## GIVEN INFORMATION
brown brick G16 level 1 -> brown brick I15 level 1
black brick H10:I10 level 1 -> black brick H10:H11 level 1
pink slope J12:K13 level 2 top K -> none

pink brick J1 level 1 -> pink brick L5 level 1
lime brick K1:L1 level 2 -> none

==

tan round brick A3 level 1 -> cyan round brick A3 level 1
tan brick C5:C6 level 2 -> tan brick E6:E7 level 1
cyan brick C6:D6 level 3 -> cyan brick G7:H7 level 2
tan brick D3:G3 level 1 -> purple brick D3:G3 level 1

## WHAT NEEDS TO BE DONE
Above is a listing; print exactly its lines from the one with "brown brick G16" through the one with "lime brick K1:L1 level 2 -> none", and no other lines.

## TASK OUTPUT
brown brick G16 level 1 -> brown brick I15 level 1
black brick H10:I10 level 1 -> black brick H10:H11 level 1
pink slope J12:K13 level 2 top K -> none

pink brick J1 level 1 -> pink brick L5 level 1
lime brick K1:L1 level 2 -> none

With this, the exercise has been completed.